## Begin Data lines

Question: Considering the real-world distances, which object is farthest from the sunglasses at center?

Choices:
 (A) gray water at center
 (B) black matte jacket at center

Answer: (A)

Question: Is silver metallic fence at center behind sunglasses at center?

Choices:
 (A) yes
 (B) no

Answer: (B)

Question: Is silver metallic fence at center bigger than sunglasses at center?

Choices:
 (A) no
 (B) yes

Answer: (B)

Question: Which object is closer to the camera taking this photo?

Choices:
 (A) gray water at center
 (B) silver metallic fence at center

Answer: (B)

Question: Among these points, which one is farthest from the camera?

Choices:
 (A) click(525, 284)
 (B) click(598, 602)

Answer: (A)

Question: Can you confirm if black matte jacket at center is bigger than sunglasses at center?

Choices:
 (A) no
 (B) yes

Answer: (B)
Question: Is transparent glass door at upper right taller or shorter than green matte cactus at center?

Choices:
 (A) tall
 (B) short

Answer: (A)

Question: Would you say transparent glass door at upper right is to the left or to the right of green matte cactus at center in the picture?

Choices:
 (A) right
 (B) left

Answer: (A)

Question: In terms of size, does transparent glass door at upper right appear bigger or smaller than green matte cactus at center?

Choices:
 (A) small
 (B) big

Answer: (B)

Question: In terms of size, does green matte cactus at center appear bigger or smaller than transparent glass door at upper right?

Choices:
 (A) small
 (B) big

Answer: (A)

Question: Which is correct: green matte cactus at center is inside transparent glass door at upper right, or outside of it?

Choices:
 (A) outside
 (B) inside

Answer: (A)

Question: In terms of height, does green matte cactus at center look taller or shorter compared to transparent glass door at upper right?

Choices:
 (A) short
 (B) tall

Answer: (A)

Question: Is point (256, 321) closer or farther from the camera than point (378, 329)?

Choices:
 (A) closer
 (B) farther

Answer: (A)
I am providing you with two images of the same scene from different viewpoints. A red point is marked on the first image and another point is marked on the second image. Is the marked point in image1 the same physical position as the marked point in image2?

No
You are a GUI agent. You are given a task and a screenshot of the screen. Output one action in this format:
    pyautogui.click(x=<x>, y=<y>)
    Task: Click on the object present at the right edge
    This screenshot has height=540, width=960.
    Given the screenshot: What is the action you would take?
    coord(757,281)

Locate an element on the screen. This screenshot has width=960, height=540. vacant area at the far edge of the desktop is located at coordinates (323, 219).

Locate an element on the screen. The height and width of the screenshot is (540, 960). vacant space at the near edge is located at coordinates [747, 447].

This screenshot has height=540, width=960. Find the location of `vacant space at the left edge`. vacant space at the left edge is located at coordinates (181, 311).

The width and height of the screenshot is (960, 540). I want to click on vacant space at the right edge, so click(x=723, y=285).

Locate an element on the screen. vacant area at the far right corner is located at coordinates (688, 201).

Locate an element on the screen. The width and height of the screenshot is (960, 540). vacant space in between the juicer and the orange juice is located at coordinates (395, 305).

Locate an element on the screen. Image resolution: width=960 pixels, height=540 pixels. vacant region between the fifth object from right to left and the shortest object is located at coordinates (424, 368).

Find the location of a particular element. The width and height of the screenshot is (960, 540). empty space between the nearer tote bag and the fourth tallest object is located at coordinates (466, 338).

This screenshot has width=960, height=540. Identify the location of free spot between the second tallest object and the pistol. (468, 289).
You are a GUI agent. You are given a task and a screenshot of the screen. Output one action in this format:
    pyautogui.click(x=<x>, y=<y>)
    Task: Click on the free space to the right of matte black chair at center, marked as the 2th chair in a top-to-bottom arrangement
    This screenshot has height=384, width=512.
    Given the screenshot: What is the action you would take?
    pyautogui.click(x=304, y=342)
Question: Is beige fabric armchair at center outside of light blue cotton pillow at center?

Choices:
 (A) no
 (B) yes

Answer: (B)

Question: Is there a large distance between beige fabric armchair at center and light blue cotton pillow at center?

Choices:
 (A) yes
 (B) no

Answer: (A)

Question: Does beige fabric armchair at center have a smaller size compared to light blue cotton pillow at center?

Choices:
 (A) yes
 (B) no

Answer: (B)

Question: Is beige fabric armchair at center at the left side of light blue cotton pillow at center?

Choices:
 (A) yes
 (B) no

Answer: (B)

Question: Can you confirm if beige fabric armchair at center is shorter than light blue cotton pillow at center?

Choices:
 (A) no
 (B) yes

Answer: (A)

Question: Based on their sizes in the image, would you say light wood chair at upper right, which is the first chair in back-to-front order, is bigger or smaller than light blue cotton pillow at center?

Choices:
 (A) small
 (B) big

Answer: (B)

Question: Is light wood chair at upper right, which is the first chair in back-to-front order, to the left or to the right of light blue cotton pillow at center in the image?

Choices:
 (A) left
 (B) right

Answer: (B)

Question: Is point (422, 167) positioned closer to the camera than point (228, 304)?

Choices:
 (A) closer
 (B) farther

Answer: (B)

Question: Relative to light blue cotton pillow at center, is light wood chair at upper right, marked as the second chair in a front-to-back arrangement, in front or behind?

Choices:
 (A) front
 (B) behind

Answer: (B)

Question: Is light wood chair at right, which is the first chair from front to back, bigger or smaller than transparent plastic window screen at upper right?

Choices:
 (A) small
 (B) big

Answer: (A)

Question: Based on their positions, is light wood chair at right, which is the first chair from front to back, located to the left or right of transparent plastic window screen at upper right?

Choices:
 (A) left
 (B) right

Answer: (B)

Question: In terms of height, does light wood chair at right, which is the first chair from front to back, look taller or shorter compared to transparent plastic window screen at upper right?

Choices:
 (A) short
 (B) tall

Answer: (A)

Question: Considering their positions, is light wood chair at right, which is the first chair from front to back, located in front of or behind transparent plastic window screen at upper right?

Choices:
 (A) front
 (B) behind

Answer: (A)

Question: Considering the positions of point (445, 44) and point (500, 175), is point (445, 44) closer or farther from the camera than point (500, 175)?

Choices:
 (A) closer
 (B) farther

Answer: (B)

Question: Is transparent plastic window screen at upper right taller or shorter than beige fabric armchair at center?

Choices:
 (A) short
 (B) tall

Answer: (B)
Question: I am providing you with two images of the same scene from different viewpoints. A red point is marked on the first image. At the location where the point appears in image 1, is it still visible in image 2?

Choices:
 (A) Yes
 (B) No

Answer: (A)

## End Data lines

Problem to work on: Can you reproduce the items starting at the line containing "Question: Is silver metallic fence at center bigger" and ending at the line containing "Question: Is point (256, 321)", swapping "green matte cactus" for "green spiky cactus" and leaving everything else unchanged?

Solution to this task:
Question: Is silver metallic fence at center bigger than sunglasses at center?

Choices:
 (A) no
 (B) yes

Answer: (B)

Question: Which object is closer to the camera taking this photo?

Choices:
 (A) gray water at center
 (B) silver metallic fence at center

Answer: (B)

Question: Among these points, which one is farthest from the camera?

Choices:
 (A) click(525, 284)
 (B) click(598, 602)

Answer: (A)

Question: Can you confirm if black matte jacket at center is bigger than sunglasses at center?

Choices:
 (A) no
 (B) yes

Answer: (B)
Question: Is transparent glass door at upper right taller or shorter than green spiky cactus at center?

Choices:
 (A) tall
 (B) short

Answer: (A)

Question: Would you say transparent glass door at upper right is to the left or to the right of green spiky cactus at center in the picture?

Choices:
 (A) right
 (B) left

Answer: (A)

Question: In terms of size, does transparent glass door at upper right appear bigger or smaller than green spiky cactus at center?

Choices:
 (A) small
 (B) big

Answer: (B)

Question: In terms of size, does green spiky cactus at center appear bigger or smaller than transparent glass door at upper right?

Choices:
 (A) small
 (B) big

Answer: (A)

Question: Which is correct: green spiky cactus at center is inside transparent glass door at upper right, or outside of it?

Choices:
 (A) outside
 (B) inside

Answer: (A)

Question: In terms of height, does green spiky cactus at center look taller or shorter compared to transparent glass door at upper right?

Choices:
 (A) short
 (B) tall

Answer: (A)

Question: Is point (256, 321) closer or farther from the camera than point (378, 329)?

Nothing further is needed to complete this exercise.